§ **Stored records**

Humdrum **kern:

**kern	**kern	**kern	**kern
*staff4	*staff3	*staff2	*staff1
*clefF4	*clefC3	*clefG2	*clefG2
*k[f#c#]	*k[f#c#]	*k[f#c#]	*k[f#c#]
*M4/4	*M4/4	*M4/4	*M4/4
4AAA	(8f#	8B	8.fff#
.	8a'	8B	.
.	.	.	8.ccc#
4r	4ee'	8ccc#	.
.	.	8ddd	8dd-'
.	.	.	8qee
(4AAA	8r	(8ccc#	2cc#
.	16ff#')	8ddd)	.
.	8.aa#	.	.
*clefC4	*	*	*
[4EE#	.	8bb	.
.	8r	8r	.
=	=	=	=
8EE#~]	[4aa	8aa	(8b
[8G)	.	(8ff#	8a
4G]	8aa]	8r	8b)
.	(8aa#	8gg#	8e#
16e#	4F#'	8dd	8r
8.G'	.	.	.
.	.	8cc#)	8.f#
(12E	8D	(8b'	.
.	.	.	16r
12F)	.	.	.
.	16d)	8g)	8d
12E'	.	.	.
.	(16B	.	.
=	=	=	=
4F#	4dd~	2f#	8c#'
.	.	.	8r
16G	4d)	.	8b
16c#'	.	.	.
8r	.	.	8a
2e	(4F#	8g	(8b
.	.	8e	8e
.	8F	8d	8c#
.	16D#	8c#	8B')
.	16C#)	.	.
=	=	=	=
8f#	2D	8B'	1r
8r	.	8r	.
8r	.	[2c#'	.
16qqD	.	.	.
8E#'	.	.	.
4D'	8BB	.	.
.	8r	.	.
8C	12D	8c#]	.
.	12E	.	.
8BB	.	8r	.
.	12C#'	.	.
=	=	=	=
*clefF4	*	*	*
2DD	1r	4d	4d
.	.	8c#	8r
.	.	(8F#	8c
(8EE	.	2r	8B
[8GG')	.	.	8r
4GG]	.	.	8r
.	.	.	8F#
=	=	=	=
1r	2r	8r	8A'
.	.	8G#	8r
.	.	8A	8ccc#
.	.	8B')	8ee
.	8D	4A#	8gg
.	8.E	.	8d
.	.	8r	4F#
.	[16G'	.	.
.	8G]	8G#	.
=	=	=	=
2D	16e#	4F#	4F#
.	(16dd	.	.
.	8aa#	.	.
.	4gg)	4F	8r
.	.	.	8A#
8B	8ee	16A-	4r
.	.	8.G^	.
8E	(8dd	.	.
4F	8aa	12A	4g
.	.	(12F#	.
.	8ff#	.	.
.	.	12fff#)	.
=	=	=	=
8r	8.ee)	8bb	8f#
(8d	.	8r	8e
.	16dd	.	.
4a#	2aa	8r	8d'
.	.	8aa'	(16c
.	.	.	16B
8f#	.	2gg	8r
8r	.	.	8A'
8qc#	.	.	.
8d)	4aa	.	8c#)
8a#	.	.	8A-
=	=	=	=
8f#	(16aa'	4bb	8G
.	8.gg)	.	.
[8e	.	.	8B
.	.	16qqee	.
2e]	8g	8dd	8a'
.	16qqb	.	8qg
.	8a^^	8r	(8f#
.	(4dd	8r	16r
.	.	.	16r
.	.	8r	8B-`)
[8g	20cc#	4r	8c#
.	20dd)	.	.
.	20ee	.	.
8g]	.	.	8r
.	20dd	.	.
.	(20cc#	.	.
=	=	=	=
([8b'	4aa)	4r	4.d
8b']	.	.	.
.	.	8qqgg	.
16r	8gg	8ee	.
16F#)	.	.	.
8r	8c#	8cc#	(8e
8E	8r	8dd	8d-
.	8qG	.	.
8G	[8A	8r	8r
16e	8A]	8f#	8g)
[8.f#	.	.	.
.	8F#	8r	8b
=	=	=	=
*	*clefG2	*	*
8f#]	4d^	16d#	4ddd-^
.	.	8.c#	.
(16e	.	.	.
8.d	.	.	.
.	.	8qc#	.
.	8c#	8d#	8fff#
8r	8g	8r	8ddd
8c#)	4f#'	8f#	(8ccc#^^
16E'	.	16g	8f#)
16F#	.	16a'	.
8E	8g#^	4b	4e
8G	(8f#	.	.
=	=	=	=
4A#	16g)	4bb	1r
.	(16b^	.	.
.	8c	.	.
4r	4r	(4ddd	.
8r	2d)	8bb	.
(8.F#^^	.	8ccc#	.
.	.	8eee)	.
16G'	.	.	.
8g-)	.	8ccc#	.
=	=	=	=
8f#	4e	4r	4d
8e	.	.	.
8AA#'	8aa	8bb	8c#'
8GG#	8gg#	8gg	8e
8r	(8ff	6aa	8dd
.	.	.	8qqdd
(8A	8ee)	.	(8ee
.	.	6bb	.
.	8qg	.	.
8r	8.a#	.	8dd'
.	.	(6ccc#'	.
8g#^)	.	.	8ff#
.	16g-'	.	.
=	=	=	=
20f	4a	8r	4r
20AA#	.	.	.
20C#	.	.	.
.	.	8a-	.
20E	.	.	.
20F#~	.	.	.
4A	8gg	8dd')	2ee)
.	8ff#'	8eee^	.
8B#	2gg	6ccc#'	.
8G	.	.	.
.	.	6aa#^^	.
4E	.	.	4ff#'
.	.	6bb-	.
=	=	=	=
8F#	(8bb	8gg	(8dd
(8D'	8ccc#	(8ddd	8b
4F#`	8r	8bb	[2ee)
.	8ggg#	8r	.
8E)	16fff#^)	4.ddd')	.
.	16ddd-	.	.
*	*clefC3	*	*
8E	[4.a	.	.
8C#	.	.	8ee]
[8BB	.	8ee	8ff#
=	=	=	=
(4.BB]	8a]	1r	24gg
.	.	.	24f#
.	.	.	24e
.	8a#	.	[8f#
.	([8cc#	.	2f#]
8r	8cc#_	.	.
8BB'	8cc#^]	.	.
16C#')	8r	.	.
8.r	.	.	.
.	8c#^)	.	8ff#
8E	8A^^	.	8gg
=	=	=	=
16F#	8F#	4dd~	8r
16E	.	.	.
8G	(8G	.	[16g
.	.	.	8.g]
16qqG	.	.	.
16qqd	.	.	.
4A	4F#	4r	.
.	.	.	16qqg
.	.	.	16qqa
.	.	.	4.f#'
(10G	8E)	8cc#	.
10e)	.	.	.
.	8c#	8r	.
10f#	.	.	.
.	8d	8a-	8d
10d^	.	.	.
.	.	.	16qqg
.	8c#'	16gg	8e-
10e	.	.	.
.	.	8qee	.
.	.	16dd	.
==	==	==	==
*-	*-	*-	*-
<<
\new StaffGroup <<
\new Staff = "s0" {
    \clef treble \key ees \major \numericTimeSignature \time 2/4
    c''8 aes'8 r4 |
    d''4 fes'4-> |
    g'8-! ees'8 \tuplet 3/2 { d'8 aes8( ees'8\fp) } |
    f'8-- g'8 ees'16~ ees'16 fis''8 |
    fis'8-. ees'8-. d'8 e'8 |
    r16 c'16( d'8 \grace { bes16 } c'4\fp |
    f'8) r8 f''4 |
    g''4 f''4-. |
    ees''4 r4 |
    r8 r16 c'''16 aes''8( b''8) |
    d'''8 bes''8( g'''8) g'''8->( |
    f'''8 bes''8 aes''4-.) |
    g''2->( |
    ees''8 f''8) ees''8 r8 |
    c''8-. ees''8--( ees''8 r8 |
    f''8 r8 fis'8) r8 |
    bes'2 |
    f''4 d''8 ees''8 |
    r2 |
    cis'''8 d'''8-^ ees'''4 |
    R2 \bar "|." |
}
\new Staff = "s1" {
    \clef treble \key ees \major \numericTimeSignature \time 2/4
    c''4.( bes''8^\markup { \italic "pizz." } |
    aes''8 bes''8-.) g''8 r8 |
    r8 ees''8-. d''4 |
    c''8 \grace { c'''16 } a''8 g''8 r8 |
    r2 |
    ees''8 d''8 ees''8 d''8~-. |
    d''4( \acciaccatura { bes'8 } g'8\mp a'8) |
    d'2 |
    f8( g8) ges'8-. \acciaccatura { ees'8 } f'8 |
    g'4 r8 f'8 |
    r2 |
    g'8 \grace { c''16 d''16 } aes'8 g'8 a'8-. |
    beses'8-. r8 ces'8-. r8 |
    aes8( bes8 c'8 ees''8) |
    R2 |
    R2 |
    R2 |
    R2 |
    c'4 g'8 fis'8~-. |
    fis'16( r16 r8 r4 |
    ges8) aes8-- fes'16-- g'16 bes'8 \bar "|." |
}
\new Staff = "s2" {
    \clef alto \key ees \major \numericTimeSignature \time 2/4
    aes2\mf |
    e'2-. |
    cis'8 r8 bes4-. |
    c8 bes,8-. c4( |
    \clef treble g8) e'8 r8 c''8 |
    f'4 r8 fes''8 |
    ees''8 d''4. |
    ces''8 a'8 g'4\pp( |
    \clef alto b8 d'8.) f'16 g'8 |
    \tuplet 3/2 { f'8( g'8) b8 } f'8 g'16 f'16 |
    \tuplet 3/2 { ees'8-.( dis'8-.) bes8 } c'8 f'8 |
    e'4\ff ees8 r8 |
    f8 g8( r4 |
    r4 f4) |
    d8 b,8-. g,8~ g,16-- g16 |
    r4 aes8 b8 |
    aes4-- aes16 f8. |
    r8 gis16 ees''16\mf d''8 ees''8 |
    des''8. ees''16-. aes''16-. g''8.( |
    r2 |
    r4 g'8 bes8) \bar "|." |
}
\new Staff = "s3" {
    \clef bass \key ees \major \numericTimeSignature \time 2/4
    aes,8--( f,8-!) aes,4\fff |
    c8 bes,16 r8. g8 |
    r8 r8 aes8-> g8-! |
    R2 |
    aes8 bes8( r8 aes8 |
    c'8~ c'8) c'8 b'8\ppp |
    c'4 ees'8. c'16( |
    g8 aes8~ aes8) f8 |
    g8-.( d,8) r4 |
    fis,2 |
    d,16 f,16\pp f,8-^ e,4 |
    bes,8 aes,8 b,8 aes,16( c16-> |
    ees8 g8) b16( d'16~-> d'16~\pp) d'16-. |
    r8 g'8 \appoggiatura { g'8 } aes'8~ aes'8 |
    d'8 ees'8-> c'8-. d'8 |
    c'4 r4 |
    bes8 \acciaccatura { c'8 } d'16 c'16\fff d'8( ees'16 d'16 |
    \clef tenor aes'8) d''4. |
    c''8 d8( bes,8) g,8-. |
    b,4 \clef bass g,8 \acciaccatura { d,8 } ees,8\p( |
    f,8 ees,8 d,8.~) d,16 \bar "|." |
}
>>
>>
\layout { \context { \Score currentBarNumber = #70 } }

§ **PROBLEM STATEMENT**
Please count the lines in the listing that contain the string "major", matching case exactly, and give only the number.

§ **RESULT OF THE TASK**
4